» Instructions to follow:
Find the line holding "L1: 680uH (SIG3, SIG9) -> 680uH (GND, SIG3)" in the entries below. Give it again exactly, along with every line after it up to and including the line holding "R4: 33k (DGND, N_5) -> 30k (DGND, N_5)".

» Extracted information:
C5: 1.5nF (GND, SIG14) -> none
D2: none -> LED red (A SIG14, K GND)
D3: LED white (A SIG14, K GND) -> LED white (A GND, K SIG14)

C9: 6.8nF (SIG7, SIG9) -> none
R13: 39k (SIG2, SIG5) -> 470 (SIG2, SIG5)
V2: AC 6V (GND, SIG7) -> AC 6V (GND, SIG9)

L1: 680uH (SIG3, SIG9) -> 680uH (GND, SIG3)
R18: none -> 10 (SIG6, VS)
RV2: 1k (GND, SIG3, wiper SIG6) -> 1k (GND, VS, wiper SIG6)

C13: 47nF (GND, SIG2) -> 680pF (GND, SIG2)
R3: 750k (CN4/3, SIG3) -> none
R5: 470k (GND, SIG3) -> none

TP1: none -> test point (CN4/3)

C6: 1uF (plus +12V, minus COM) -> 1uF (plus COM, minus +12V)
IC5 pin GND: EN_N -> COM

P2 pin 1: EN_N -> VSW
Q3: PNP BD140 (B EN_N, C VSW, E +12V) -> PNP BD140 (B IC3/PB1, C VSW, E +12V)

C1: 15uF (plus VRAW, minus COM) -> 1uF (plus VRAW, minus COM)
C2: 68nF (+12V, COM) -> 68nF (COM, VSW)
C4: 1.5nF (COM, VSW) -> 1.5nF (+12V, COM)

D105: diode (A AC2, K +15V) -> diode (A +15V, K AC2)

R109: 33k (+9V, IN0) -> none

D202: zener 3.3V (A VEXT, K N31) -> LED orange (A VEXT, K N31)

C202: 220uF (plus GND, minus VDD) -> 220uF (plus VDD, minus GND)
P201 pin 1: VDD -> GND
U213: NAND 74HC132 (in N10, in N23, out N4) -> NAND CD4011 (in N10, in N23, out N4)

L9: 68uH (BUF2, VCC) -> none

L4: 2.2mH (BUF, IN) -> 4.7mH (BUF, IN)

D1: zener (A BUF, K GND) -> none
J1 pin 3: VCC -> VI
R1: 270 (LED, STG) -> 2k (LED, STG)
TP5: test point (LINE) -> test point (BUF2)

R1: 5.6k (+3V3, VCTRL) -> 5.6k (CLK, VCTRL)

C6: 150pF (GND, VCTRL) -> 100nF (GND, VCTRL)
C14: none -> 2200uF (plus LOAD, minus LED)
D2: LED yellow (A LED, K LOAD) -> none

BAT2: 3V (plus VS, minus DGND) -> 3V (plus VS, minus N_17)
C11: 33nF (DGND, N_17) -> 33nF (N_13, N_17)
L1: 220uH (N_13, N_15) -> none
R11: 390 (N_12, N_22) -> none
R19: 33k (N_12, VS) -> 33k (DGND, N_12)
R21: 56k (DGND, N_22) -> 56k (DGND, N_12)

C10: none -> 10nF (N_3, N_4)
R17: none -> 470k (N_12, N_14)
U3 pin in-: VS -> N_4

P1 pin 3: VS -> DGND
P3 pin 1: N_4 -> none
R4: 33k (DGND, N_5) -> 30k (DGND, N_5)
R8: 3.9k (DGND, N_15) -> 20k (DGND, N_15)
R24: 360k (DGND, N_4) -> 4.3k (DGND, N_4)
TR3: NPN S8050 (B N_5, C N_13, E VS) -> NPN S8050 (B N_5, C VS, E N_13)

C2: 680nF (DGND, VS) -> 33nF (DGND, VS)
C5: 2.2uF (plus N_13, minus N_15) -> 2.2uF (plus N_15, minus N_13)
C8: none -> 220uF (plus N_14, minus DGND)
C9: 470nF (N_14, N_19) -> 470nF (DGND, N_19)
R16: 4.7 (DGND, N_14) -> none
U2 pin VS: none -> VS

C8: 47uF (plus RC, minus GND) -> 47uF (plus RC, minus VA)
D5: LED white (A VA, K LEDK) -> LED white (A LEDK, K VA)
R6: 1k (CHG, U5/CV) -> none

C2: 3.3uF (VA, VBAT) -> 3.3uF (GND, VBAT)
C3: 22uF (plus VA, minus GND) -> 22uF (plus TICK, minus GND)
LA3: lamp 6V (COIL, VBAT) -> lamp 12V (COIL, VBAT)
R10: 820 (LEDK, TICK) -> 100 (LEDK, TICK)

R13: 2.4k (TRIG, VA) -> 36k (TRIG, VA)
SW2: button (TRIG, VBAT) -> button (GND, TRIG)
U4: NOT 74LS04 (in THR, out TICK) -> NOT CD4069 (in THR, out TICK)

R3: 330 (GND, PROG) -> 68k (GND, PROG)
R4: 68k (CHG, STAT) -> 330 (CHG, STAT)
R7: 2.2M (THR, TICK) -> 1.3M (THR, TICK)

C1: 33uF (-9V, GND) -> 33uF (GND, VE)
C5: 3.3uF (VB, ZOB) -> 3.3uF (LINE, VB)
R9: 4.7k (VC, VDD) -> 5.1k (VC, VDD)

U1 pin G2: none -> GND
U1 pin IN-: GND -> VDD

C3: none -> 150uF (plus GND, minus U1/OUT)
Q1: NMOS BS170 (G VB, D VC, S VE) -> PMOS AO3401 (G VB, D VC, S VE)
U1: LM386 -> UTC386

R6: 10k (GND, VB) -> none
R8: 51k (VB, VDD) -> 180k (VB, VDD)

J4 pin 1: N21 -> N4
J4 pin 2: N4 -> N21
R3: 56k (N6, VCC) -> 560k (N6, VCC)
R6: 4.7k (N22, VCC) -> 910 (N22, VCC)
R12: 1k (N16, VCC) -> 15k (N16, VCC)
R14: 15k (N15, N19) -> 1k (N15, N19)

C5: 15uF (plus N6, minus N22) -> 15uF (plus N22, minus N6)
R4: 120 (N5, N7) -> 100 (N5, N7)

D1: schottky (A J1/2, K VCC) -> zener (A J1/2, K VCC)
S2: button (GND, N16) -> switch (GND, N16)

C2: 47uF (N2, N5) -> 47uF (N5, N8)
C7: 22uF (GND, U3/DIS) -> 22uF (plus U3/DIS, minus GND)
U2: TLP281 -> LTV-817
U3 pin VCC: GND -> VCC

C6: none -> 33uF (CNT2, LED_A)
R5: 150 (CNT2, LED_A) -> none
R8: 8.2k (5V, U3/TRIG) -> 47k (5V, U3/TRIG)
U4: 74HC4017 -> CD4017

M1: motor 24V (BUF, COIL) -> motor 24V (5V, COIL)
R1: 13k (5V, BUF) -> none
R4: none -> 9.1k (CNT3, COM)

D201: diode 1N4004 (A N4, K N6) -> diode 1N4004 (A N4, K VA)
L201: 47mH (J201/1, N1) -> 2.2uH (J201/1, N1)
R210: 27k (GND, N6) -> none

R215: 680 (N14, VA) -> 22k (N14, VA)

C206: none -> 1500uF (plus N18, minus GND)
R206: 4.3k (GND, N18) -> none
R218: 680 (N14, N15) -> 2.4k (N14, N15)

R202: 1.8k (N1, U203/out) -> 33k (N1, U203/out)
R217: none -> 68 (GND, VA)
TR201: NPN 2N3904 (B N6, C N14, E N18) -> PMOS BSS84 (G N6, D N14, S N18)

» Reply:
L1: 680uH (SIG3, SIG9) -> 680uH (GND, SIG3)
R18: none -> 10 (SIG6, VS)
RV2: 1k (GND, SIG3, wiper SIG6) -> 1k (GND, VS, wiper SIG6)

C13: 47nF (GND, SIG2) -> 680pF (GND, SIG2)
R3: 750k (CN4/3, SIG3) -> none
R5: 470k (GND, SIG3) -> none

TP1: none -> test point (CN4/3)

C6: 1uF (plus +12V, minus COM) -> 1uF (plus COM, minus +12V)
IC5 pin GND: EN_N -> COM

P2 pin 1: EN_N -> VSW
Q3: PNP BD140 (B EN_N, C VSW, E +12V) -> PNP BD140 (B IC3/PB1, C VSW, E +12V)

C1: 15uF (plus VRAW, minus COM) -> 1uF (plus VRAW, minus COM)
C2: 68nF (+12V, COM) -> 68nF (COM, VSW)
C4: 1.5nF (COM, VSW) -> 1.5nF (+12V, COM)

D105: diode (A AC2, K +15V) -> diode (A +15V, K AC2)

R109: 33k (+9V, IN0) -> none

D202: zener 3.3V (A VEXT, K N31) -> LED orange (A VEXT, K N31)

C202: 220uF (plus GND, minus VDD) -> 220uF (plus VDD, minus GND)
P201 pin 1: VDD -> GND
U213: NAND 74HC132 (in N10, in N23, out N4) -> NAND CD4011 (in N10, in N23, out N4)

L9: 68uH (BUF2, VCC) -> none

L4: 2.2mH (BUF, IN) -> 4.7mH (BUF, IN)

D1: zener (A BUF, K GND) -> none
J1 pin 3: VCC -> VI
R1: 270 (LED, STG) -> 2k (LED, STG)
TP5: test point (LINE) -> test point (BUF2)

R1: 5.6k (+3V3, VCTRL) -> 5.6k (CLK, VCTRL)

C6: 150pF (GND, VCTRL) -> 100nF (GND, VCTRL)
C14: none -> 2200uF (plus LOAD, minus LED)
D2: LED yellow (A LED, K LOAD) -> none

BAT2: 3V (plus VS, minus DGND) -> 3V (plus VS, minus N_17)
C11: 33nF (DGND, N_17) -> 33nF (N_13, N_17)
L1: 220uH (N_13, N_15) -> none
R11: 390 (N_12, N_22) -> none
R19: 33k (N_12, VS) -> 33k (DGND, N_12)
R21: 56k (DGND, N_22) -> 56k (DGND, N_12)

C10: none -> 10nF (N_3, N_4)
R17: none -> 470k (N_12, N_14)
U3 pin in-: VS -> N_4

P1 pin 3: VS -> DGND
P3 pin 1: N_4 -> none
R4: 33k (DGND, N_5) -> 30k (DGND, N_5)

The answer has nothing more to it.